• _ACTIVITY_
Each line below that contains "bear" should be counted; give the total alone.

• _INFORMATION SUPPLIED_

# # # #

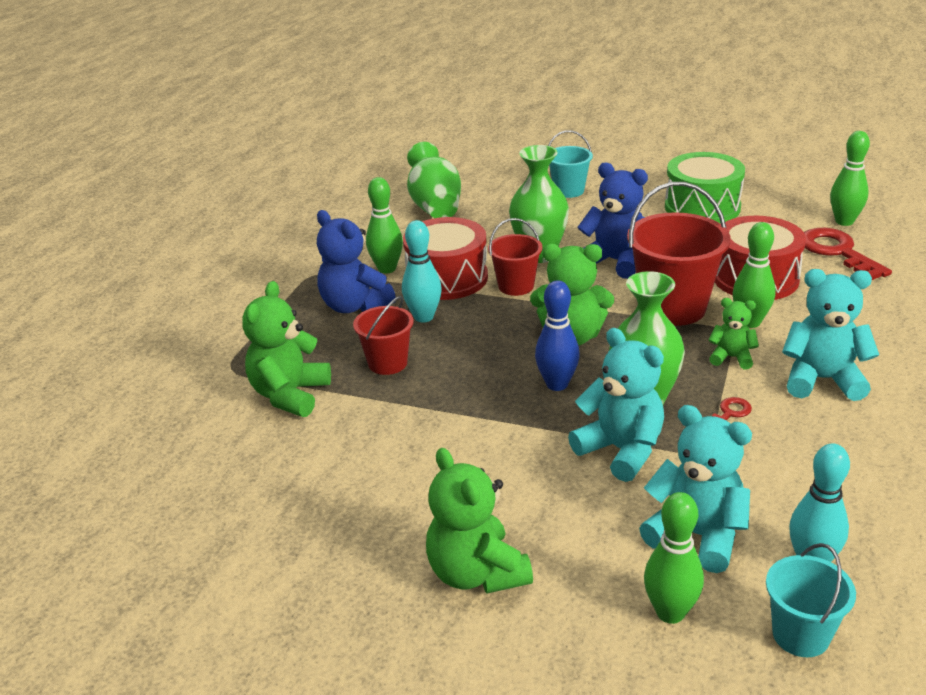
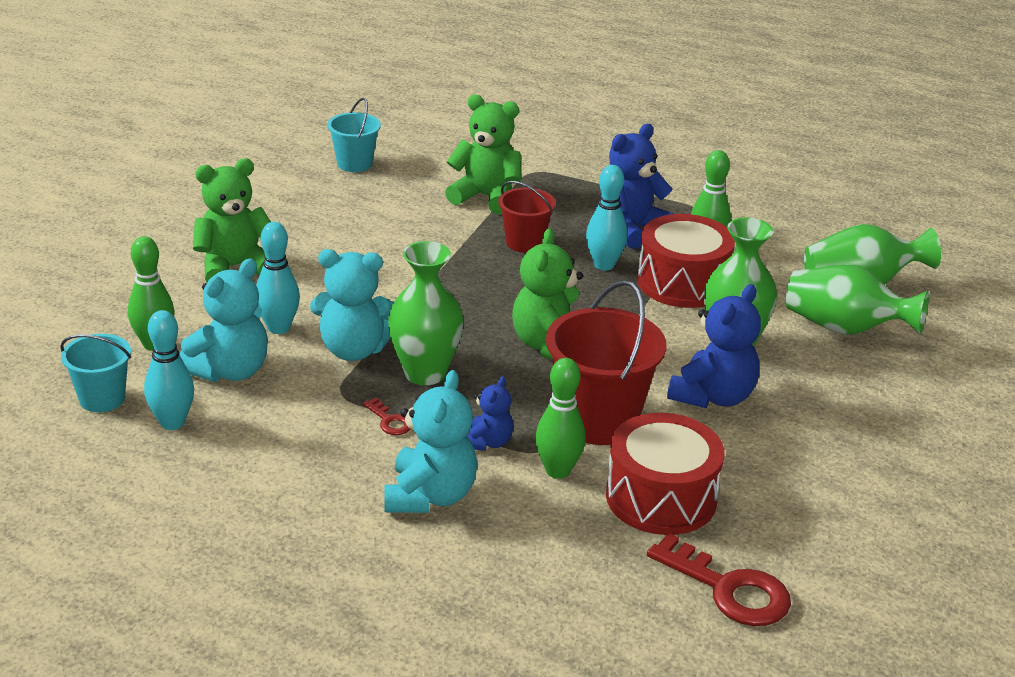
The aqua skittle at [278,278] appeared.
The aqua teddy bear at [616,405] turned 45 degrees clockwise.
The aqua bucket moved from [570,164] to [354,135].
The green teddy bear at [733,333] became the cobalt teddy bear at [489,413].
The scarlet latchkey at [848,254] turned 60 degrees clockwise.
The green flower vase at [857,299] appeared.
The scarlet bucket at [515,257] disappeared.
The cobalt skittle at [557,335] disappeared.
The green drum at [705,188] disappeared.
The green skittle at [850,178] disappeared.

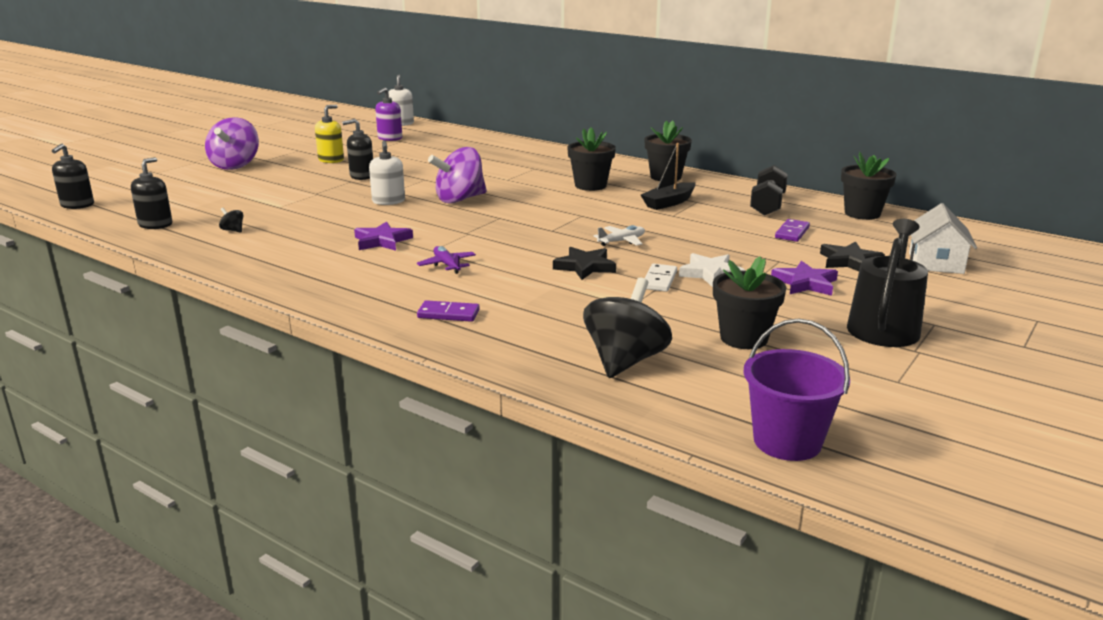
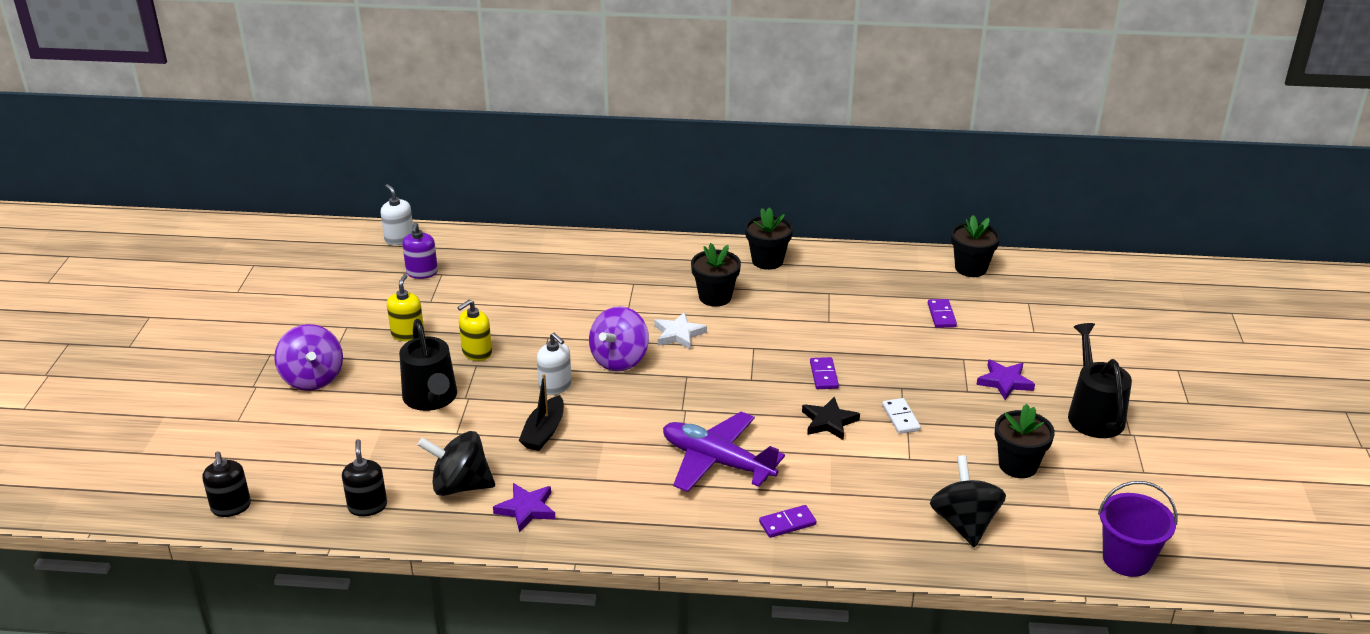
The black watering pot at [428,365] appeared.
The black toy top at [231,220] changed to 2.50 times the size.
The black pump bottle at [357,149] became the golden pump bottle at [474,330].
The purple five-pointed star moved from [383,236] to [524,508].
The black boat moved from [668,176] to [541,412].
The pure white five-pointed star moved from [712,270] to [680,331].
The purple aeroplane at [446,260] changed to 2.25 times the size.
The pure white aeroplane at [619,235] was replaced by the purple domino tile at [824,373].
The black dumbbell at [769,190] disappeared.
The black five-pointed star at [852,256] disappeared.
The pure white toy house at [943,238] disappeared.

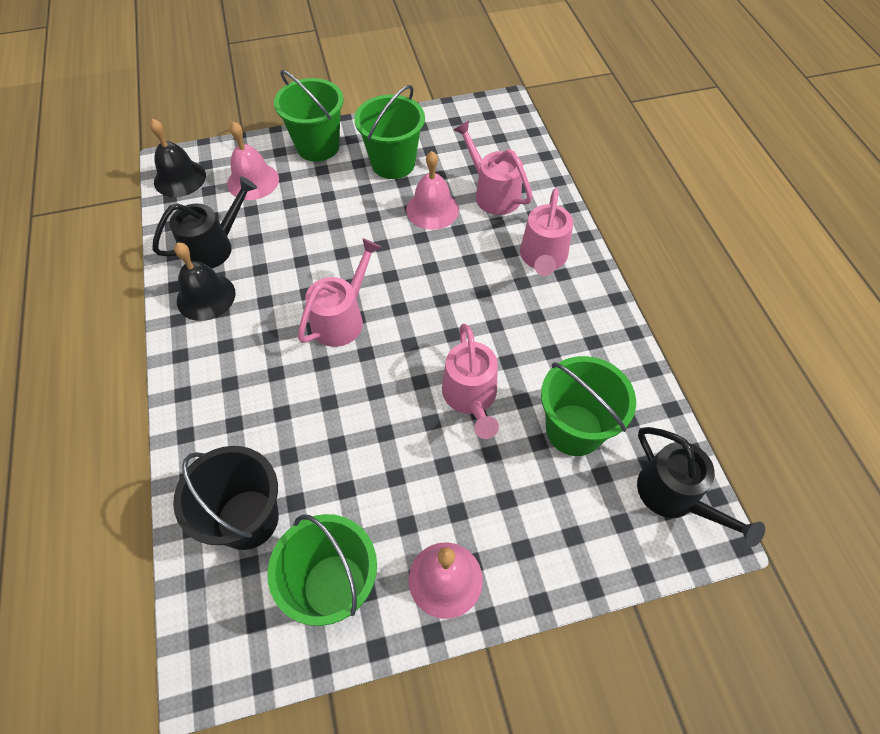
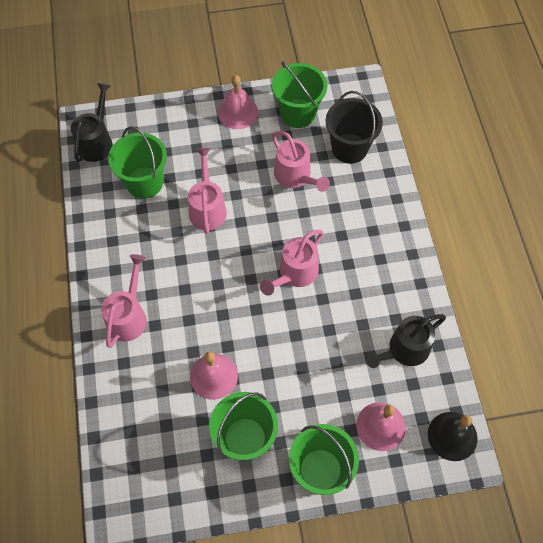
The black watering pot at [701,487] turned 45 degrees clockwise.
The rosy watering pot moved from [493,168] to [301,161].
The black school bell at [204,281] disappeared.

# # # #

• _WRITTEN SOLUTION_
2